» **INSTRUCTIONS FOR THE TASK**:
Where in the data below does the word "green" appear? Copy each line that holds it.

» **INPUT DATA**:
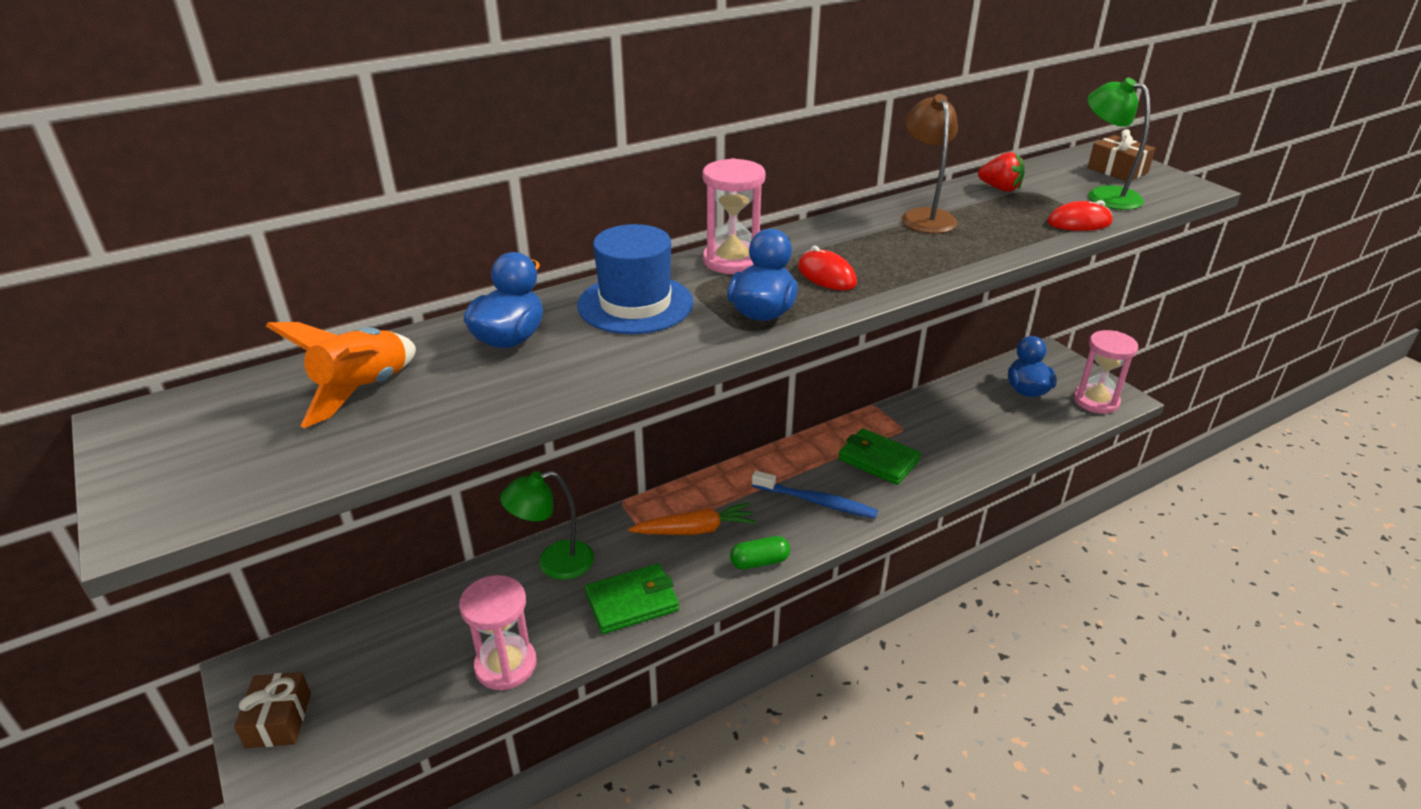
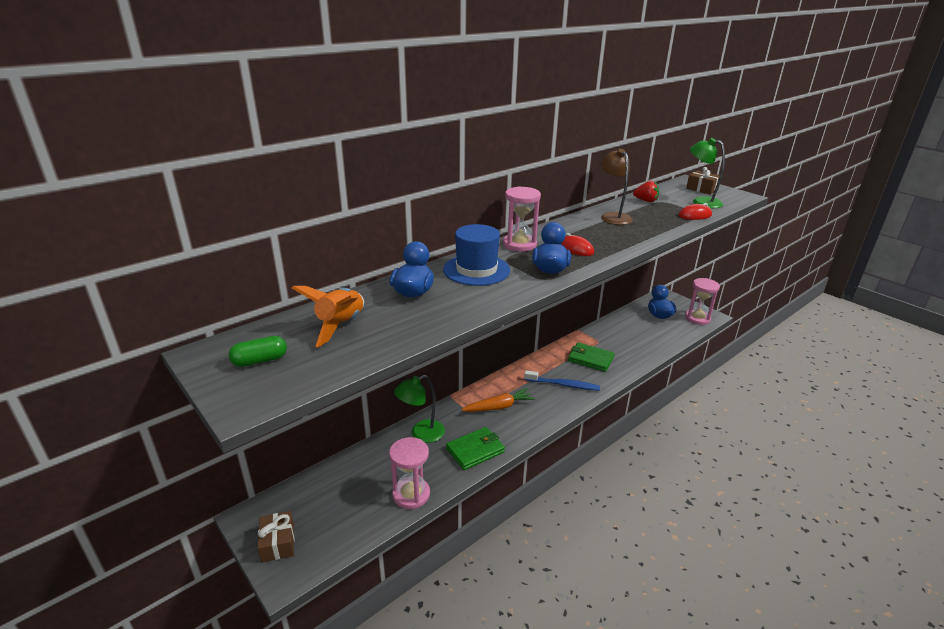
camera: 10 degrees left, 5 degrees down
(759, 562) = (542, 420): green capsule -> green capsule (260, 360)

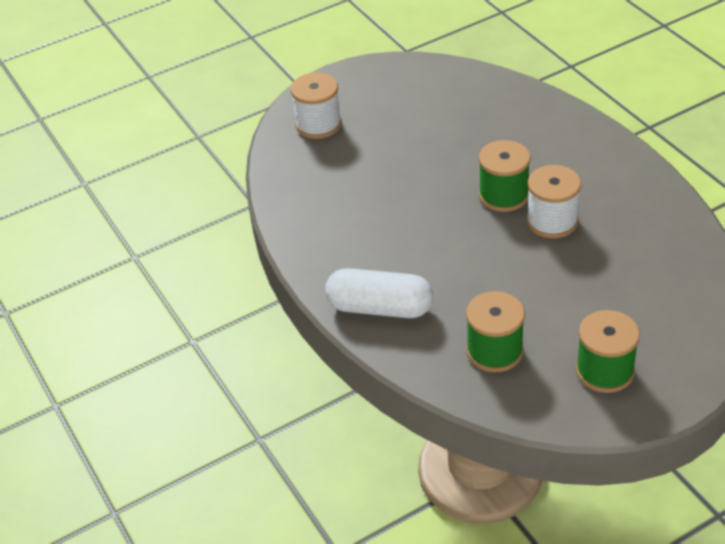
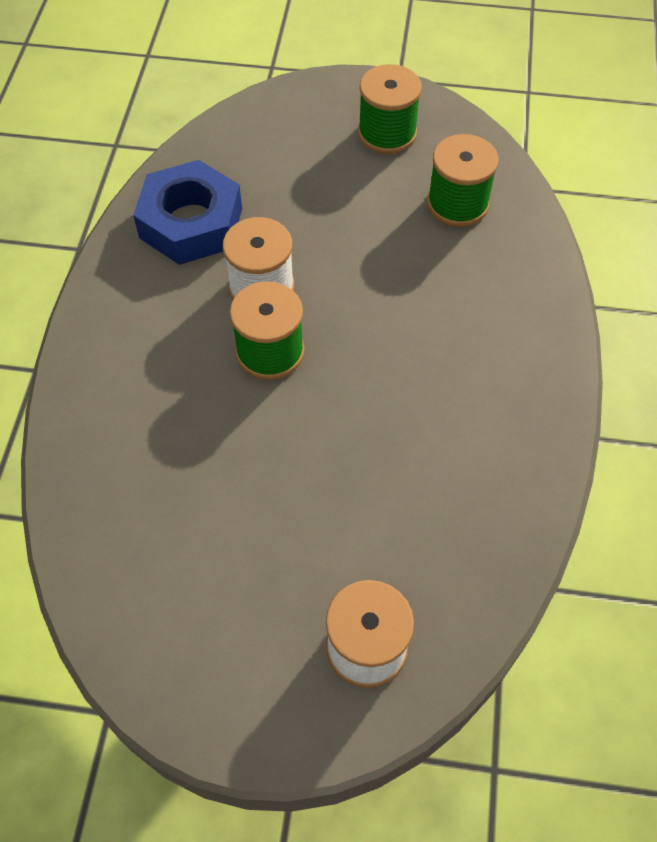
camera: 145 degrees left, 15 degrees up
(380, 308) = (523, 312): white capsule -> none
(643, 226) = (191, 223): none -> blue nut

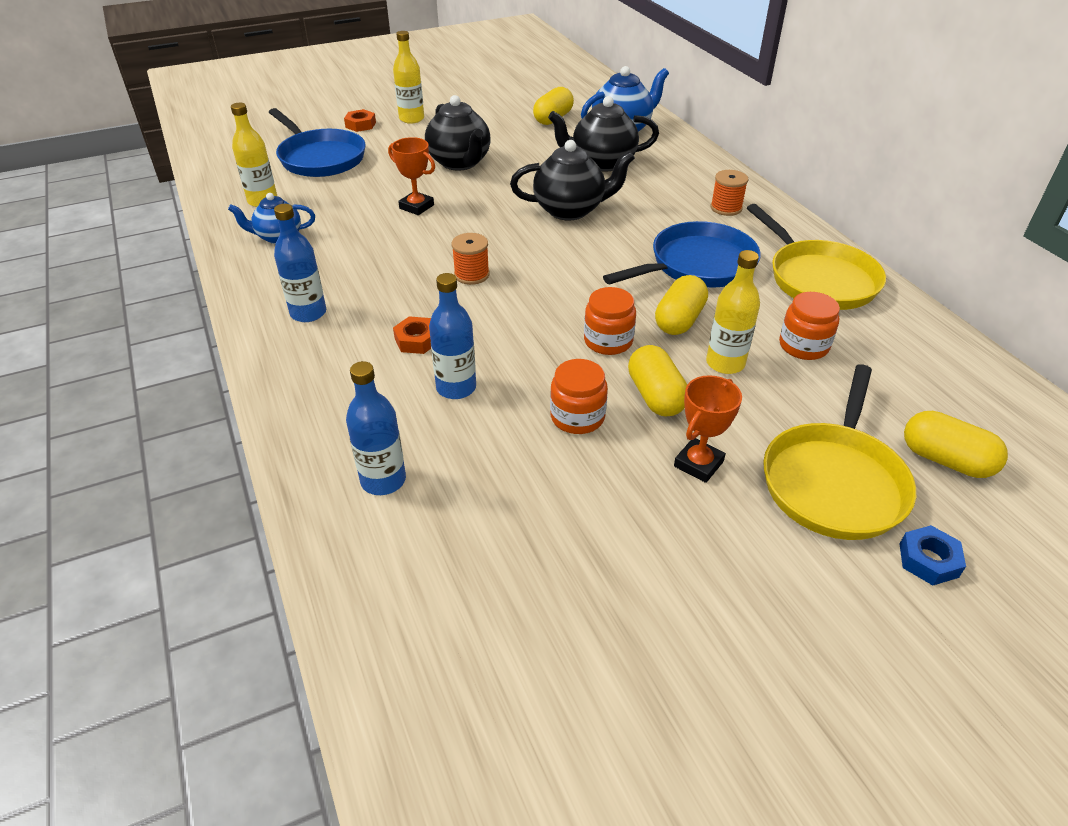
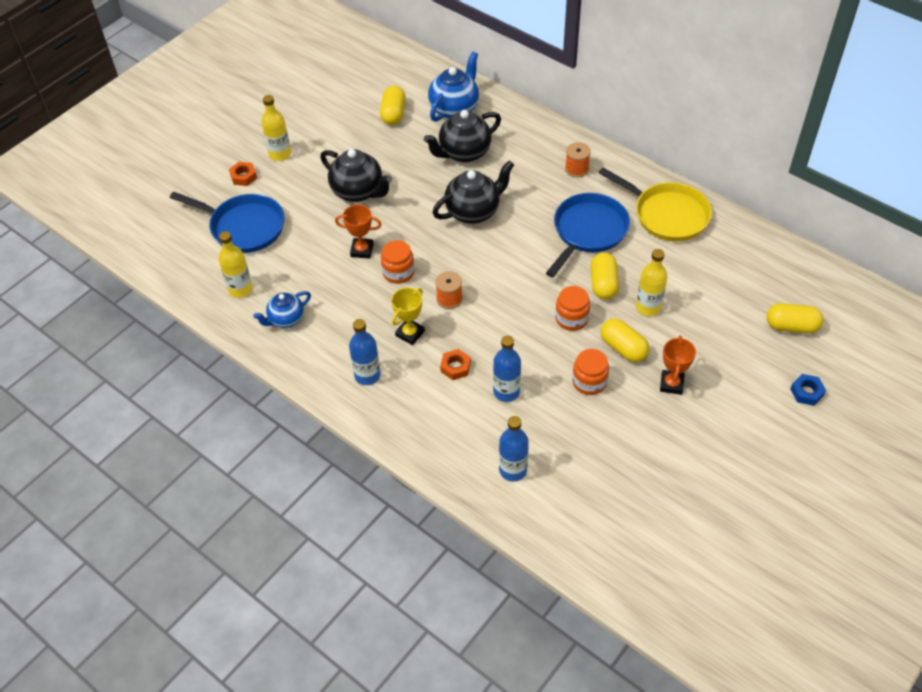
camera: 25 degrees left, 10 degrees up
(395, 291) = (410, 333): none -> yellow trophy
(803, 346) = (684, 275): orange jar -> orange jar (398, 272)
(834, 481) = (744, 365): yellow pan -> none

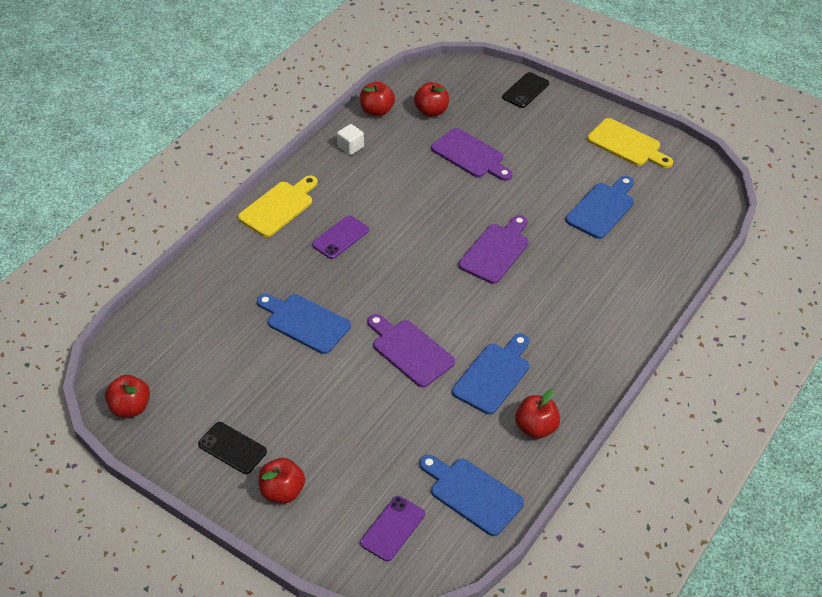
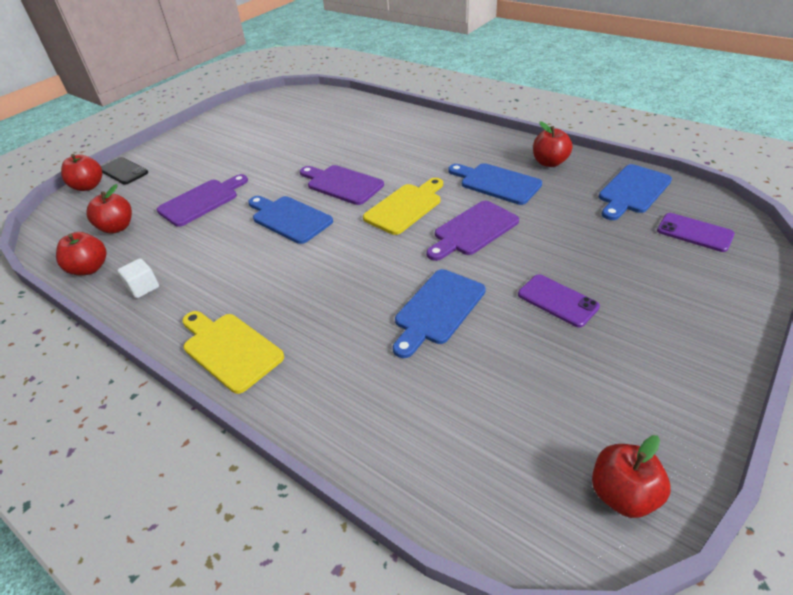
camera: 85 degrees left, 5 degrees down
(232, 448) = (649, 361): black phone -> none
(282, 491) = (691, 311): red apple -> red apple (88, 186)
(340, 237) = (301, 288): purple phone -> purple phone (557, 300)
(602, 208) = (301, 135): blue cutting board -> blue cutting board (289, 218)
(627, 144) = (227, 124): yellow cutting board -> yellow cutting board (405, 207)

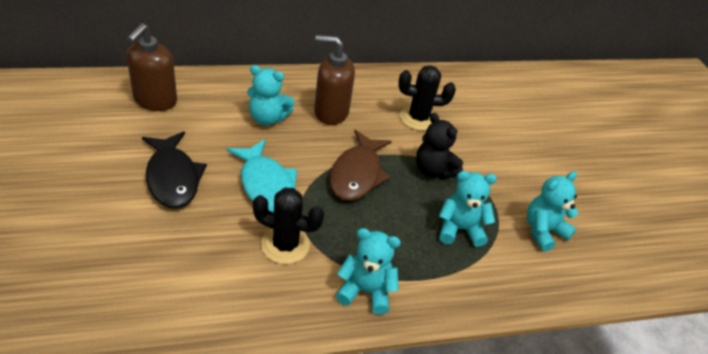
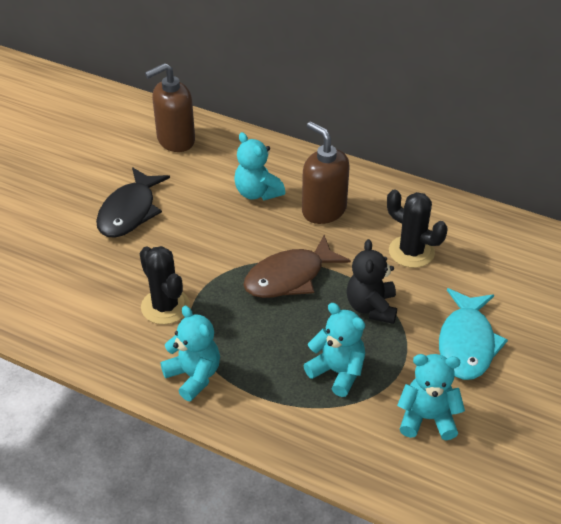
camera: 45 degrees right, 0 degrees up
(266, 185) = (198, 251): turquoise fish -> turquoise fish (466, 343)

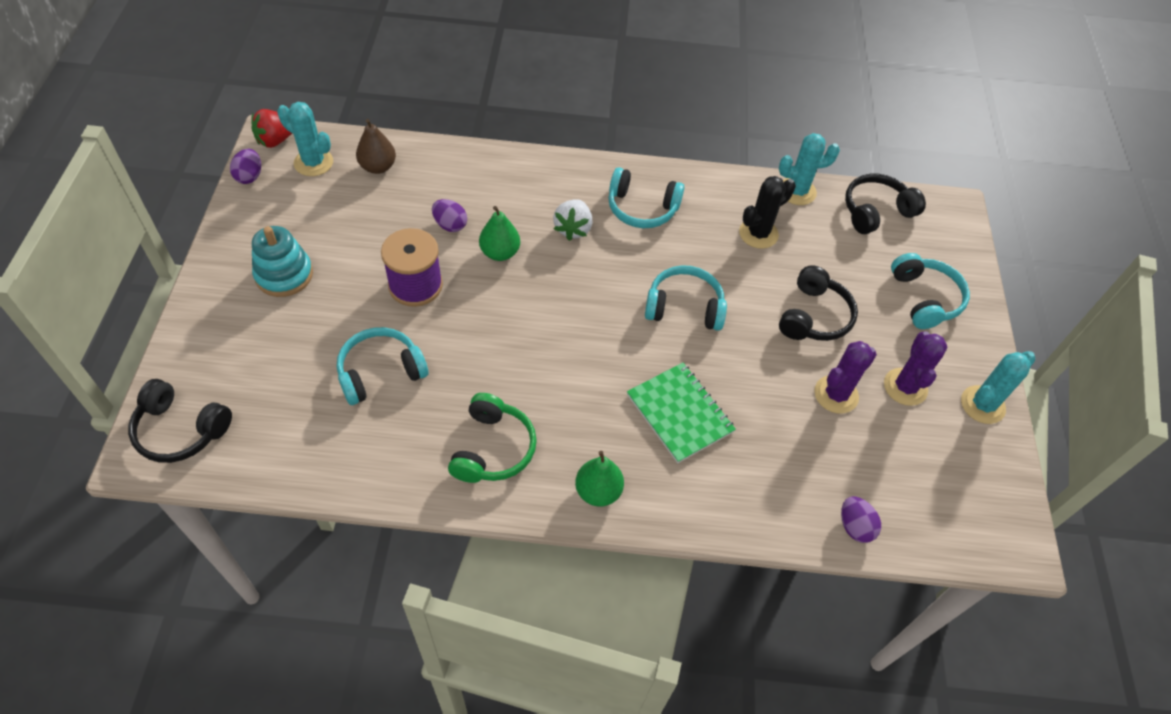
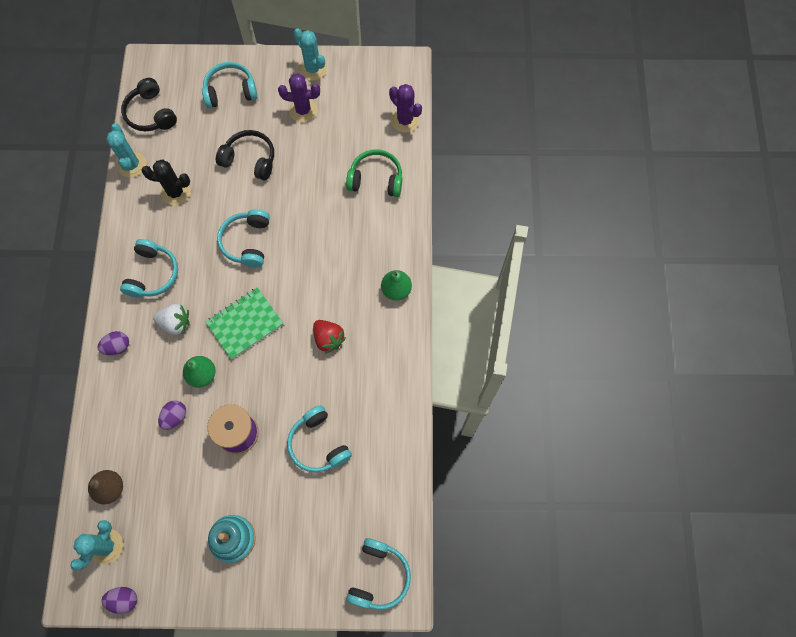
camera: 90 degrees left, 15 degrees up
(180, 430) = (379, 576): black headphones -> turquoise headphones
(276, 140) = (78, 588): red strawberry -> red strawberry (328, 339)
(493, 448) = (372, 358): green headphones -> green headphones (376, 179)
(679, 413) = (335, 243): green notebook -> green notebook (245, 324)
(758, 234) = (176, 192): black cactus -> black cactus turned 45 degrees counterclockwise
(836, 394) = (312, 150): purple cactus -> purple cactus (405, 120)
(854, 526) = (403, 146): purple egg -> purple egg (117, 347)

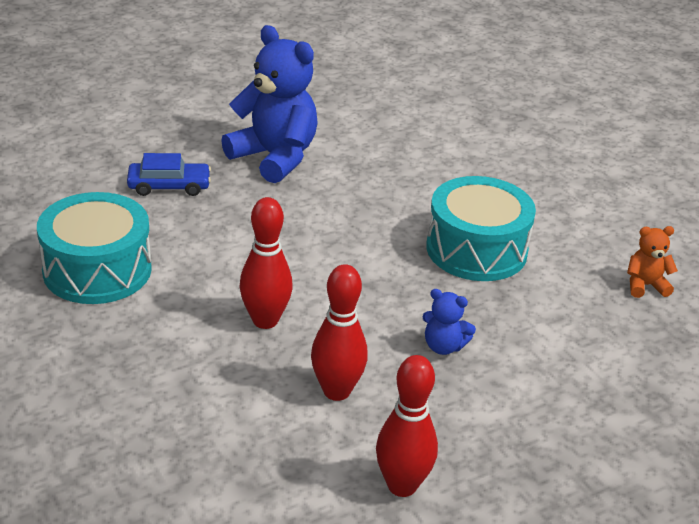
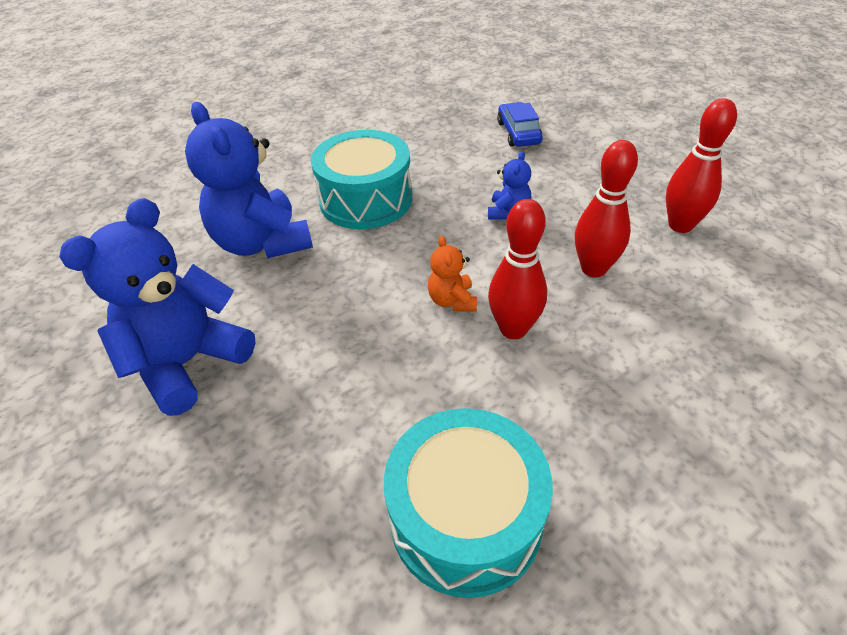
camera: 90 degrees left, 10 degrees up
(169, 186) = (253, 471): blue car -> blue car (518, 133)
(412, 188) = (262, 242): none -> blue teddy bear
(645, 285) = (400, 122): orange teddy bear -> orange teddy bear (452, 301)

» **PROBLEM SOLUTION**:
(759, 562) = (542, 420): green capsule -> green capsule (260, 360)
(493, 448) = (372, 358): green headphones -> green headphones (376, 179)
(679, 413) = (335, 243): green notebook -> green notebook (245, 324)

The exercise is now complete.